- Your task
A word-for-word copy is required of the line containing "missing: kłódka/biały <629 121>" and of each line after it in the material below, through the last one.

#### Data shown ####

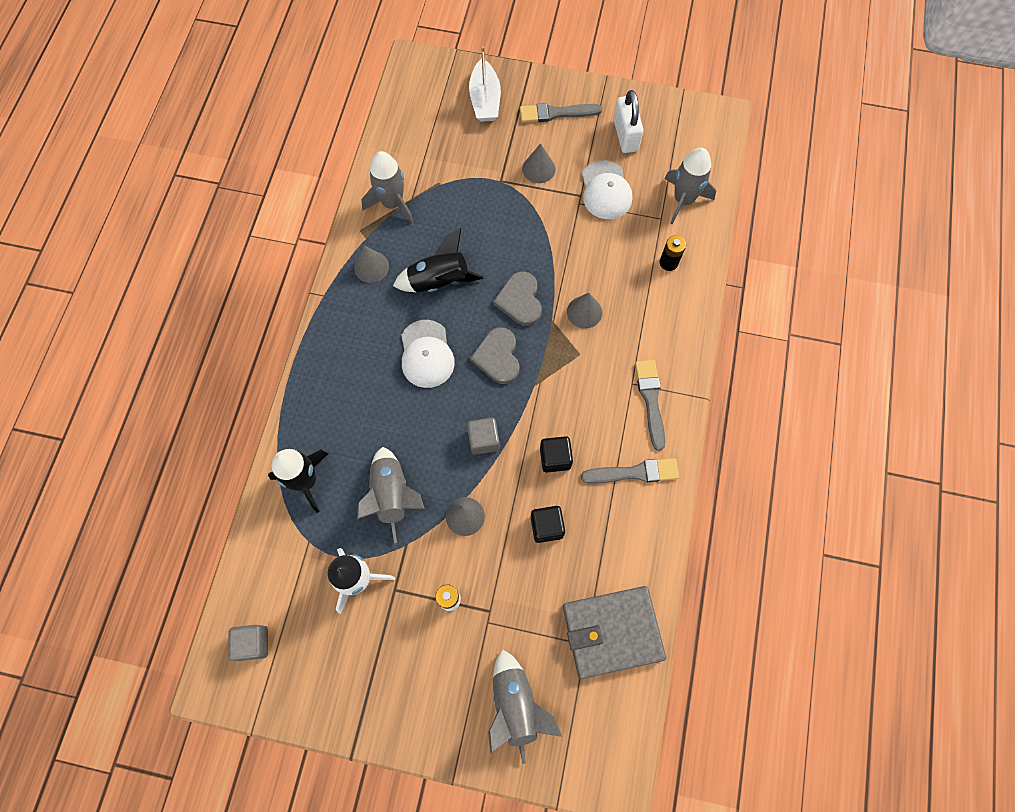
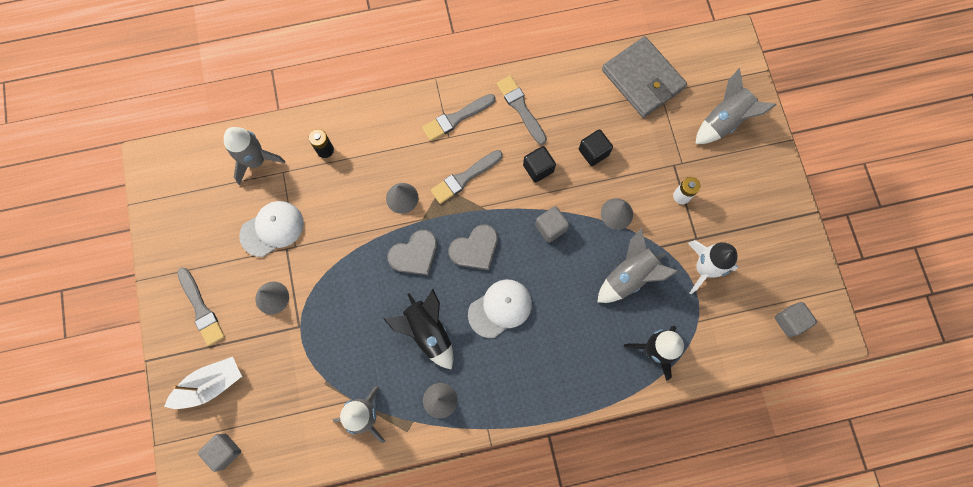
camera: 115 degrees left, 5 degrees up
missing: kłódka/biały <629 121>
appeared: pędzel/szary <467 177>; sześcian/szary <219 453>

####

- Reply to the exercise
missing: kłódka/biały <629 121>
appeared: pędzel/szary <467 177>; sześcian/szary <219 453>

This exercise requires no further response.